Set down, character for character, everything in the records below from the line holding "blue cross at (374, 1579): moved 23 px up" down to the line holding "red triangle at", and no other line.

• **Supplied records**:
• • •

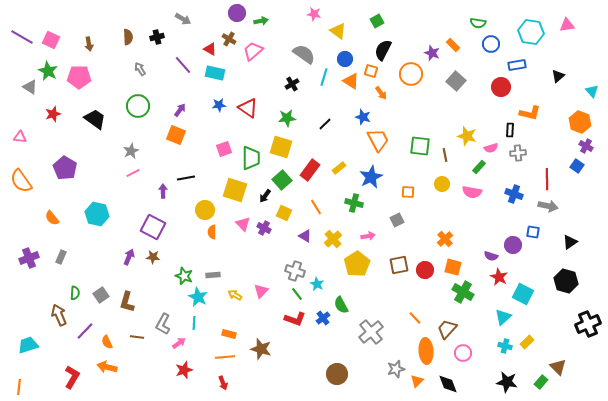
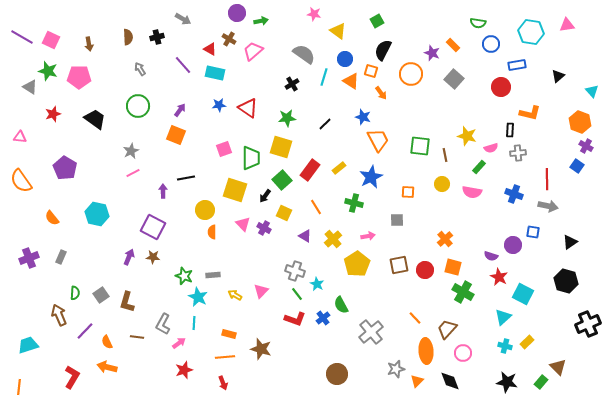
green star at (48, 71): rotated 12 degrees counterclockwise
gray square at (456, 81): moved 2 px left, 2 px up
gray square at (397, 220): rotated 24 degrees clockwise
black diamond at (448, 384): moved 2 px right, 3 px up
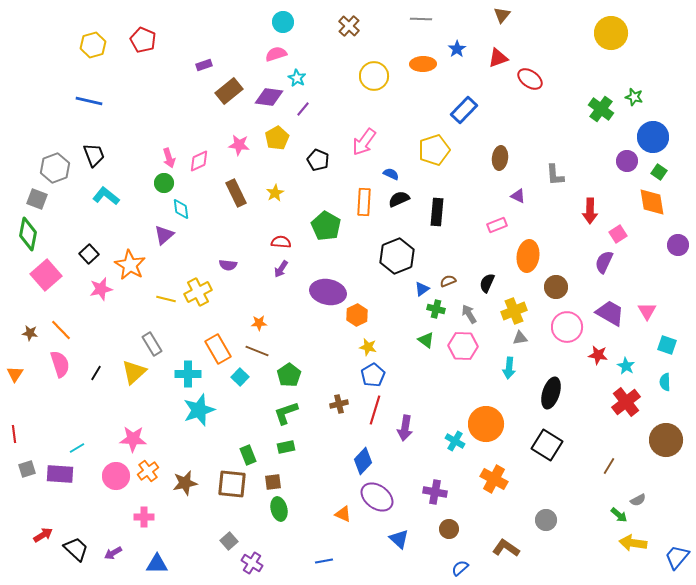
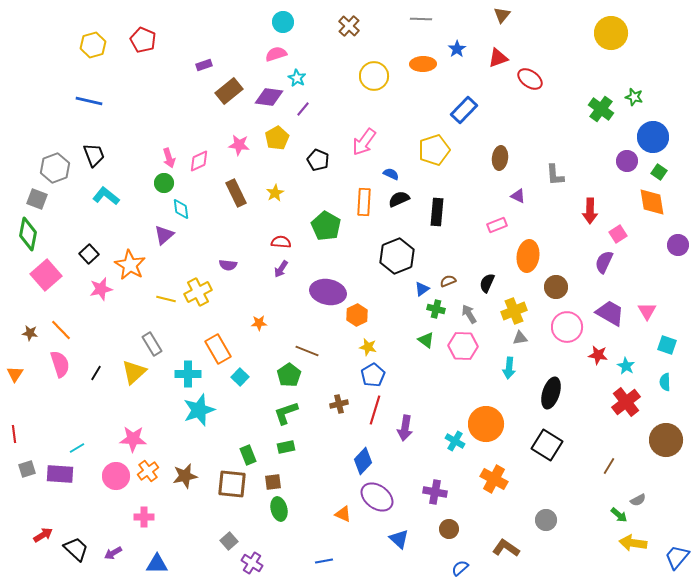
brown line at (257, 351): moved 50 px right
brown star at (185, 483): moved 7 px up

• • •

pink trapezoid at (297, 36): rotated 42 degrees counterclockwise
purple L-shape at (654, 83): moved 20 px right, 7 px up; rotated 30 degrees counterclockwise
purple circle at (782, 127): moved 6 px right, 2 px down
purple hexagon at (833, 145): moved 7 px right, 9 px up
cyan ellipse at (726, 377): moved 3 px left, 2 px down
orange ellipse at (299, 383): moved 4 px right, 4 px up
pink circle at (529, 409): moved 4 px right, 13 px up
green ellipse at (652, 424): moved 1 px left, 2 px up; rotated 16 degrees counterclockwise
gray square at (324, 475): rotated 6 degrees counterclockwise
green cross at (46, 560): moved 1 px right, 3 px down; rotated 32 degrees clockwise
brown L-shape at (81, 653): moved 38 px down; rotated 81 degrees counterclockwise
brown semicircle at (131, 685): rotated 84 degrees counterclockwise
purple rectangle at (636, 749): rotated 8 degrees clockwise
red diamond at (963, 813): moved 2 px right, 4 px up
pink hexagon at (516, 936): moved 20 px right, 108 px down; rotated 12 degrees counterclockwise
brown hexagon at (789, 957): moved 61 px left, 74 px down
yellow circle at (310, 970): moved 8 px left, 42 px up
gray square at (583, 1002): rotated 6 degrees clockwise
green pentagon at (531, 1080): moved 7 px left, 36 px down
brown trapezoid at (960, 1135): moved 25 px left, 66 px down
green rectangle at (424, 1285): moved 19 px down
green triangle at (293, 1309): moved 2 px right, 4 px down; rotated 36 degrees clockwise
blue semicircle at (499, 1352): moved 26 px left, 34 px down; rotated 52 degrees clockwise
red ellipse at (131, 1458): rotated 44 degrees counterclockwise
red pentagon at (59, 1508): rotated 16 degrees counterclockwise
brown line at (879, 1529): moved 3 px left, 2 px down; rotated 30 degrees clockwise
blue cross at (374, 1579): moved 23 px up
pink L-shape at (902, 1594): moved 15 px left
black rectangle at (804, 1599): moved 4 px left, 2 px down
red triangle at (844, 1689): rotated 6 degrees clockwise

• • •

• **Exercise solution**:
blue cross at (374, 1579): moved 23 px up
pink L-shape at (902, 1594): moved 15 px left
black rectangle at (804, 1599): moved 4 px left, 2 px down
red triangle at (844, 1689): rotated 6 degrees clockwise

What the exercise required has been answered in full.